◆ **EXERCISE BRIEF**
Line by line, retype the material below exactly, from its first line up to and including the one holding "MATRIX1 pin CLK: D10 -> D2".

◆ **GIVEN INFORMATION**
————————
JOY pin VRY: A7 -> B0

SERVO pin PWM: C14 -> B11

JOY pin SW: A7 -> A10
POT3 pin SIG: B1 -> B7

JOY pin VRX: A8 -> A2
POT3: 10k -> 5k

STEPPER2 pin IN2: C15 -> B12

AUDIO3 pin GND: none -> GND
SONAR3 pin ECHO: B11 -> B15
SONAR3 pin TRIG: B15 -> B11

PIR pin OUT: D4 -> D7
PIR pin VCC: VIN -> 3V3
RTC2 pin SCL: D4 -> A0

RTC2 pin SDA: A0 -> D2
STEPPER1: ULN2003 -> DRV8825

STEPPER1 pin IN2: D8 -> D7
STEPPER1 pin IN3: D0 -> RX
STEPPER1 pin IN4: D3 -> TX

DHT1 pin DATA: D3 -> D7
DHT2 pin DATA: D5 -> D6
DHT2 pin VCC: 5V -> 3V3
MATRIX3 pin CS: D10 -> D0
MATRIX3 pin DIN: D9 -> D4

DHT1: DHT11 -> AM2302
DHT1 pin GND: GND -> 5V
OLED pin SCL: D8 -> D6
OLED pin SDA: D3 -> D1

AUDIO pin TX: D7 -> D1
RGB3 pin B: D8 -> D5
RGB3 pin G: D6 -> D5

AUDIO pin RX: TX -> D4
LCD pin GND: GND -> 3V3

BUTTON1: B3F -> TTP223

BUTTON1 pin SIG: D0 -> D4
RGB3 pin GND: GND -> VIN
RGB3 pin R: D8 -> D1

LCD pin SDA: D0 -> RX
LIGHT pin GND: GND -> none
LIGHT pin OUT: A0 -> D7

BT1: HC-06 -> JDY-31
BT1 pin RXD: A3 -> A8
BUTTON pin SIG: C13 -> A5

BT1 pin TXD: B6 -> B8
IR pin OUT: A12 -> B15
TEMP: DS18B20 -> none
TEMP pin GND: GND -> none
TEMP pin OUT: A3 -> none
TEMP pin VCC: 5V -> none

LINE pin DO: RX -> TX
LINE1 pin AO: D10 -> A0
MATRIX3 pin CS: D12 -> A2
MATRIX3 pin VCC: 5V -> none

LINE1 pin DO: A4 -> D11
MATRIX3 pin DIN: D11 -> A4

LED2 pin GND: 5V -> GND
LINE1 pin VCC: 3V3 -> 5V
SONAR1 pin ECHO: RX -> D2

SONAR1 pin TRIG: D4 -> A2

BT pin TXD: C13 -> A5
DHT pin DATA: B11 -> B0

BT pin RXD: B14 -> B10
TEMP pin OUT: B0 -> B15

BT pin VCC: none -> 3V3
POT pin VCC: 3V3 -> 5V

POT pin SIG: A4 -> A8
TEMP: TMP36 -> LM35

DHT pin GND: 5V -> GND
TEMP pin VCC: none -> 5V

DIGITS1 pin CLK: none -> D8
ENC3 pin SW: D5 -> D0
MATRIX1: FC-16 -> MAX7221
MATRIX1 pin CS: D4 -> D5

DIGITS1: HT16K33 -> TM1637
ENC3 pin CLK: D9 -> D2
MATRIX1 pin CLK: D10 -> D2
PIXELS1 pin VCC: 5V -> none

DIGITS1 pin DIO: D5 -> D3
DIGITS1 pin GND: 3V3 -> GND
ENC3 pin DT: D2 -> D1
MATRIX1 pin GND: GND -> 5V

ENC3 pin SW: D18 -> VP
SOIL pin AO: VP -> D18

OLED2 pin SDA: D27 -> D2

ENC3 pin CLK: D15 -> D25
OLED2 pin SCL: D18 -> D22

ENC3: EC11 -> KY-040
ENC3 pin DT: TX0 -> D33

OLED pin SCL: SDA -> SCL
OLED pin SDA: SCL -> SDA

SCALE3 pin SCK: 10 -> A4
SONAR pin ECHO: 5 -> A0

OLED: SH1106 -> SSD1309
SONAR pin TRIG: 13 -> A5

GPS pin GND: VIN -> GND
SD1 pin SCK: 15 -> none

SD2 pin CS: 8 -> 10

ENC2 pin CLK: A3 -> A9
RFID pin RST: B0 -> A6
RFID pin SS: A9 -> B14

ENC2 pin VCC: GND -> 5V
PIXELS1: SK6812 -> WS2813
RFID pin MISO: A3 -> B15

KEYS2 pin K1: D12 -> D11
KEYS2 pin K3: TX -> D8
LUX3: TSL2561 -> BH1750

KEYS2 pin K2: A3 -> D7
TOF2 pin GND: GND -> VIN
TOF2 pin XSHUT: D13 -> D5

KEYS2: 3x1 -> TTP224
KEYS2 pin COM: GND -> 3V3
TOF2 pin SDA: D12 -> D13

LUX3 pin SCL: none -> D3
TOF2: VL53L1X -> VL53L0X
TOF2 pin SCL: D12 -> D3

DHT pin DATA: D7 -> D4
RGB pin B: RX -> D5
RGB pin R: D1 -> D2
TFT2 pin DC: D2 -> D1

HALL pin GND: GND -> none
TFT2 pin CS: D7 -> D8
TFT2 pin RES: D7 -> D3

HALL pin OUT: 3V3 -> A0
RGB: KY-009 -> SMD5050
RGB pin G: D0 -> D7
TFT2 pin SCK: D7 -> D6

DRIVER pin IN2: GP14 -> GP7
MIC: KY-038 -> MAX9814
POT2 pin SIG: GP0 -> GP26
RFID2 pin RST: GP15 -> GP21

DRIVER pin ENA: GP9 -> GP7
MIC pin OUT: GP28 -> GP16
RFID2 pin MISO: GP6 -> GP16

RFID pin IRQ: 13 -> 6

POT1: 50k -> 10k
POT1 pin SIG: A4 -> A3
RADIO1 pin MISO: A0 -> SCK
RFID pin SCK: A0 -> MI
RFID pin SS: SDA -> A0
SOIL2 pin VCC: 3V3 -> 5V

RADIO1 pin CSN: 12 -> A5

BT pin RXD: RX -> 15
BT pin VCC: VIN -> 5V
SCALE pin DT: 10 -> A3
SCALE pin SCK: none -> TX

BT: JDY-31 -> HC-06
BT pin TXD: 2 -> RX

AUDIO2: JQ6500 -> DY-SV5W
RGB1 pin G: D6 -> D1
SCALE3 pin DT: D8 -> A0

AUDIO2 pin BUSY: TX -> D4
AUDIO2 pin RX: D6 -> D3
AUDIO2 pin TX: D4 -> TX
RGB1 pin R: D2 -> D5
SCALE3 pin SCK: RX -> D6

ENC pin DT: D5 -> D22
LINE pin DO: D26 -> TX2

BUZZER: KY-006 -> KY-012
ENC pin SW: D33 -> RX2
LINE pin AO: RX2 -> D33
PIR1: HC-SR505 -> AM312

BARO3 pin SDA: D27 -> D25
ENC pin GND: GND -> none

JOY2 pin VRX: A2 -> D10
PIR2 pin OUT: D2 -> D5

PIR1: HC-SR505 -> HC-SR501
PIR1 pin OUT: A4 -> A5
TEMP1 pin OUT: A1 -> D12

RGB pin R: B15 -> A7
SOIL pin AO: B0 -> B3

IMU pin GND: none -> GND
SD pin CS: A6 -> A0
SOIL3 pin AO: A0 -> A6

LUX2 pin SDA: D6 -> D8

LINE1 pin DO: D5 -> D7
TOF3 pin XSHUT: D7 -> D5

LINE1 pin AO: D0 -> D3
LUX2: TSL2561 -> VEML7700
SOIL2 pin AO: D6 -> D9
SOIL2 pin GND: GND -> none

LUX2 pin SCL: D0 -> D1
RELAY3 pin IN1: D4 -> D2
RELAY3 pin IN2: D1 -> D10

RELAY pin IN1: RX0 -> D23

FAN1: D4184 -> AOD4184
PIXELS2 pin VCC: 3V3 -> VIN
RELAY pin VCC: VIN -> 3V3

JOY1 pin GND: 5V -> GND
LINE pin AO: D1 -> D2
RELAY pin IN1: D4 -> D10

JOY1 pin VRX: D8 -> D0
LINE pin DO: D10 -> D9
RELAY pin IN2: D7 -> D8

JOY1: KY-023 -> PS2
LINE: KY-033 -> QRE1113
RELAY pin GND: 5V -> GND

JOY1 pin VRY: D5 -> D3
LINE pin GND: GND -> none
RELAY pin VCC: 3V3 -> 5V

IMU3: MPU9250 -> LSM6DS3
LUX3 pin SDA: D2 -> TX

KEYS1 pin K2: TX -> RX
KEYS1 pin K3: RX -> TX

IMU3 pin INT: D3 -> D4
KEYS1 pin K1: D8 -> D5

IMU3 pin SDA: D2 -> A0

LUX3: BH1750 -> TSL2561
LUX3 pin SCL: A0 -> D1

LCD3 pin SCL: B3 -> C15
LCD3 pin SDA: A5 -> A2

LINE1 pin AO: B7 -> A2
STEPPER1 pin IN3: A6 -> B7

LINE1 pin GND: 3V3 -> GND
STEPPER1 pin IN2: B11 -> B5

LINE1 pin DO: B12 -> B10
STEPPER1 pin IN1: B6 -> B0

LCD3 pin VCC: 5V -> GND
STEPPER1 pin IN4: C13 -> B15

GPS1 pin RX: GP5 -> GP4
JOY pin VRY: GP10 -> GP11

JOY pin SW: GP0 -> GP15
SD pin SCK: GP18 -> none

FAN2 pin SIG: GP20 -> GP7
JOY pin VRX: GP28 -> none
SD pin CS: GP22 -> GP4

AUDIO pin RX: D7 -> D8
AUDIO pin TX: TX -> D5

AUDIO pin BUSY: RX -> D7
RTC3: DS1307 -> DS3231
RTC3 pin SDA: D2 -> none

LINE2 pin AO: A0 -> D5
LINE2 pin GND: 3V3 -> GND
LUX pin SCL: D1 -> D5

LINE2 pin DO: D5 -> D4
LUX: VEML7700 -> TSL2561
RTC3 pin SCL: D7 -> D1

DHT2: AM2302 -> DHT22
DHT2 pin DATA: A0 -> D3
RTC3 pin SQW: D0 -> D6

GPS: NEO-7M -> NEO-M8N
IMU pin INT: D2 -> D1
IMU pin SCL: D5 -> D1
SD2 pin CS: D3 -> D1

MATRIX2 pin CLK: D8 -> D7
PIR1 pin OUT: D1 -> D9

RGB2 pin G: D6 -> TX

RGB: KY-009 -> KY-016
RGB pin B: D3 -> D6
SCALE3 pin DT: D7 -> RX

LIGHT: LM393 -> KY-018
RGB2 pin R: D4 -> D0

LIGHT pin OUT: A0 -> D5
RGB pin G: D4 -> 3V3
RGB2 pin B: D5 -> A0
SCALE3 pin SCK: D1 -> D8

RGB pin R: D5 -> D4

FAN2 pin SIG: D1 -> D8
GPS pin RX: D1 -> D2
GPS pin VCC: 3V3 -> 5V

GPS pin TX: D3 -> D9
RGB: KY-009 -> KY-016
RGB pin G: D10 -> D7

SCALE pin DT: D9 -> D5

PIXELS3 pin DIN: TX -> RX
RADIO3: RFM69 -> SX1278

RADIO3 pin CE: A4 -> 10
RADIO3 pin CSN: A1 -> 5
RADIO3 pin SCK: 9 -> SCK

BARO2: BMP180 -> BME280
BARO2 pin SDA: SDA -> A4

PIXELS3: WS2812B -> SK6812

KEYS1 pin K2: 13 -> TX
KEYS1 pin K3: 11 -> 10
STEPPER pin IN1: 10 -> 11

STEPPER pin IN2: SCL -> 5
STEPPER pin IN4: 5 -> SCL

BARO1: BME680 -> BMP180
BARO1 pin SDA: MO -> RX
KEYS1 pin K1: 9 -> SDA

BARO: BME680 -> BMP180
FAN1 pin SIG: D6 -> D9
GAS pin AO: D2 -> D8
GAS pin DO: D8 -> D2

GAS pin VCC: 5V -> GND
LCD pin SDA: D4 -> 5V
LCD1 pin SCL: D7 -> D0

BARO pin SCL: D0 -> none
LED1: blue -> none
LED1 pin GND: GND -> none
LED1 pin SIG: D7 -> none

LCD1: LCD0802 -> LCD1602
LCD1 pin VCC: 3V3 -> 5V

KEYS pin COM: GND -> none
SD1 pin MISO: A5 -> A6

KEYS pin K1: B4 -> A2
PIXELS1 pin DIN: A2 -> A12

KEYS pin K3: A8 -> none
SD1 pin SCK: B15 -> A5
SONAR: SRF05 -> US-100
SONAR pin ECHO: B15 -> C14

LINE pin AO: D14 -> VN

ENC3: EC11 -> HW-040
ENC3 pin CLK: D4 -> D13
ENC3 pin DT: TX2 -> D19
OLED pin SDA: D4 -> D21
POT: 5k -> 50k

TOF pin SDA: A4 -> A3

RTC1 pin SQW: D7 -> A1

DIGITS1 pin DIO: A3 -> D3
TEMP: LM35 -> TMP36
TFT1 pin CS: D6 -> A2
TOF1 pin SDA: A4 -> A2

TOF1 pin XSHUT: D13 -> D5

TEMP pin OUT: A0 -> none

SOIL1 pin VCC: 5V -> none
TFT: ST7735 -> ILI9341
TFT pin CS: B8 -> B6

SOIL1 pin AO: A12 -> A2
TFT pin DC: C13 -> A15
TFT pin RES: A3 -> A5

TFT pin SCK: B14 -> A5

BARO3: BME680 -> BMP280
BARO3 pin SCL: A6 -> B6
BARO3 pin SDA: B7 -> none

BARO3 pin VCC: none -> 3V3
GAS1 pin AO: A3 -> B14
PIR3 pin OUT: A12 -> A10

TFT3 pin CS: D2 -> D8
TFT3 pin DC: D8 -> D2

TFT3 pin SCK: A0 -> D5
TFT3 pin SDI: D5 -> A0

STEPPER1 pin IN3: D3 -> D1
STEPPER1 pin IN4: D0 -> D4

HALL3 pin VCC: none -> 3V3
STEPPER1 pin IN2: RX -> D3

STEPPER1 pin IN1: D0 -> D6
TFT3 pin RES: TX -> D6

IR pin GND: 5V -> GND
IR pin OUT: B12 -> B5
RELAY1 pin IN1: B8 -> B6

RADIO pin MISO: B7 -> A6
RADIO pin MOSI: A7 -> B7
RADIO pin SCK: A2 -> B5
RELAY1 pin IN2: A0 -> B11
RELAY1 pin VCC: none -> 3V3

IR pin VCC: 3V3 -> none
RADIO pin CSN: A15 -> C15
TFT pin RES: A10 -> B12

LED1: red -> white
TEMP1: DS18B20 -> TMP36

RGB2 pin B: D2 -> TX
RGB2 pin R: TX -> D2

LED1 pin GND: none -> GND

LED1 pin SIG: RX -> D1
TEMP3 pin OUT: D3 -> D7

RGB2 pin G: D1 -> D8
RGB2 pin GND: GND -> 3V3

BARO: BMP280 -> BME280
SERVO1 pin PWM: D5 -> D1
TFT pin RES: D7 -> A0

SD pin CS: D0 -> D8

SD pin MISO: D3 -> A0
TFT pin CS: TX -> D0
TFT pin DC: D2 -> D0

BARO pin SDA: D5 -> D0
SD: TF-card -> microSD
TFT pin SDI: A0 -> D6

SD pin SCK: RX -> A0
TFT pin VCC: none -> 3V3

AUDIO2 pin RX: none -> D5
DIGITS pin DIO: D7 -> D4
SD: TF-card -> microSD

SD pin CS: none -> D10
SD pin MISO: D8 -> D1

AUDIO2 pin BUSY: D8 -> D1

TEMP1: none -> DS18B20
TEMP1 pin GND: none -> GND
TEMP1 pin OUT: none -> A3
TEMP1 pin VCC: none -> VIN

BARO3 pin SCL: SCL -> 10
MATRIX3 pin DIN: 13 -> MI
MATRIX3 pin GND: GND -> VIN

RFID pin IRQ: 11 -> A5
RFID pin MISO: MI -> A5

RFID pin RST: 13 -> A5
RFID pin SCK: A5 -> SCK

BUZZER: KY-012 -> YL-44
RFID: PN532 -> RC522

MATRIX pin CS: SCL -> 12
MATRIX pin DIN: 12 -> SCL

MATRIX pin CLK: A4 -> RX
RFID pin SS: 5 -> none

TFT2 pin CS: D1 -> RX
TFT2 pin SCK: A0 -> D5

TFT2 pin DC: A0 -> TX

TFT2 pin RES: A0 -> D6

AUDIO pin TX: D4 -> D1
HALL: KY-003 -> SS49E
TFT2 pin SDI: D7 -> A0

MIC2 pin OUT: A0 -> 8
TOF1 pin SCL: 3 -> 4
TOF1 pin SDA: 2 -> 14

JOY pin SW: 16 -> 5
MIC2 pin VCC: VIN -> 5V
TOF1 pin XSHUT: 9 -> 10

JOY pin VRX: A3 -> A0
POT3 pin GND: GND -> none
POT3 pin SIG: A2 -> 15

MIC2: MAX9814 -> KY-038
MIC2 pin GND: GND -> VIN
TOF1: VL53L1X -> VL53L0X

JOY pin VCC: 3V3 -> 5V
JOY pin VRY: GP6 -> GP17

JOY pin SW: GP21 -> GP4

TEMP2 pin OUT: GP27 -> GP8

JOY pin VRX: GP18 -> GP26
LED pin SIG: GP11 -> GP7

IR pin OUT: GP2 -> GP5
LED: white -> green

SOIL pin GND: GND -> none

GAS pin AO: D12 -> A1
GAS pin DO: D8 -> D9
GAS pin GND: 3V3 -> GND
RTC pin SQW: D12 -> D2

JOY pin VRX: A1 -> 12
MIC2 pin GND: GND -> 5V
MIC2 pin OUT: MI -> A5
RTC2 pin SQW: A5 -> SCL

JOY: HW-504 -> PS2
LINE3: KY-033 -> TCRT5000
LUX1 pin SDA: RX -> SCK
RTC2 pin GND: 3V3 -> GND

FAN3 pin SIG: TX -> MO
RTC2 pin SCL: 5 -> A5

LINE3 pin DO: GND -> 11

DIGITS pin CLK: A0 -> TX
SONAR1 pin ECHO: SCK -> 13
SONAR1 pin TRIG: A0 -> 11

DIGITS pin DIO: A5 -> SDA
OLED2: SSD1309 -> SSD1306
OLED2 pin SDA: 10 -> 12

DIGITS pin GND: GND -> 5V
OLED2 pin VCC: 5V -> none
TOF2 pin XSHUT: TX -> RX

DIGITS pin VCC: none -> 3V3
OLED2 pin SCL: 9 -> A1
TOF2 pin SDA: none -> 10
————————
◆ **SOLUTION FOR THIS EXERCISE**
JOY pin VRY: A7 -> B0

SERVO pin PWM: C14 -> B11

JOY pin SW: A7 -> A10
POT3 pin SIG: B1 -> B7

JOY pin VRX: A8 -> A2
POT3: 10k -> 5k

STEPPER2 pin IN2: C15 -> B12

AUDIO3 pin GND: none -> GND
SONAR3 pin ECHO: B11 -> B15
SONAR3 pin TRIG: B15 -> B11

PIR pin OUT: D4 -> D7
PIR pin VCC: VIN -> 3V3
RTC2 pin SCL: D4 -> A0

RTC2 pin SDA: A0 -> D2
STEPPER1: ULN2003 -> DRV8825

STEPPER1 pin IN2: D8 -> D7
STEPPER1 pin IN3: D0 -> RX
STEPPER1 pin IN4: D3 -> TX

DHT1 pin DATA: D3 -> D7
DHT2 pin DATA: D5 -> D6
DHT2 pin VCC: 5V -> 3V3
MATRIX3 pin CS: D10 -> D0
MATRIX3 pin DIN: D9 -> D4

DHT1: DHT11 -> AM2302
DHT1 pin GND: GND -> 5V
OLED pin SCL: D8 -> D6
OLED pin SDA: D3 -> D1

AUDIO pin TX: D7 -> D1
RGB3 pin B: D8 -> D5
RGB3 pin G: D6 -> D5

AUDIO pin RX: TX -> D4
LCD pin GND: GND -> 3V3

BUTTON1: B3F -> TTP223

BUTTON1 pin SIG: D0 -> D4
RGB3 pin GND: GND -> VIN
RGB3 pin R: D8 -> D1

LCD pin SDA: D0 -> RX
LIGHT pin GND: GND -> none
LIGHT pin OUT: A0 -> D7

BT1: HC-06 -> JDY-31
BT1 pin RXD: A3 -> A8
BUTTON pin SIG: C13 -> A5

BT1 pin TXD: B6 -> B8
IR pin OUT: A12 -> B15
TEMP: DS18B20 -> none
TEMP pin GND: GND -> none
TEMP pin OUT: A3 -> none
TEMP pin VCC: 5V -> none

LINE pin DO: RX -> TX
LINE1 pin AO: D10 -> A0
MATRIX3 pin CS: D12 -> A2
MATRIX3 pin VCC: 5V -> none

LINE1 pin DO: A4 -> D11
MATRIX3 pin DIN: D11 -> A4

LED2 pin GND: 5V -> GND
LINE1 pin VCC: 3V3 -> 5V
SONAR1 pin ECHO: RX -> D2

SONAR1 pin TRIG: D4 -> A2

BT pin TXD: C13 -> A5
DHT pin DATA: B11 -> B0

BT pin RXD: B14 -> B10
TEMP pin OUT: B0 -> B15

BT pin VCC: none -> 3V3
POT pin VCC: 3V3 -> 5V

POT pin SIG: A4 -> A8
TEMP: TMP36 -> LM35

DHT pin GND: 5V -> GND
TEMP pin VCC: none -> 5V

DIGITS1 pin CLK: none -> D8
ENC3 pin SW: D5 -> D0
MATRIX1: FC-16 -> MAX7221
MATRIX1 pin CS: D4 -> D5

DIGITS1: HT16K33 -> TM1637
ENC3 pin CLK: D9 -> D2
MATRIX1 pin CLK: D10 -> D2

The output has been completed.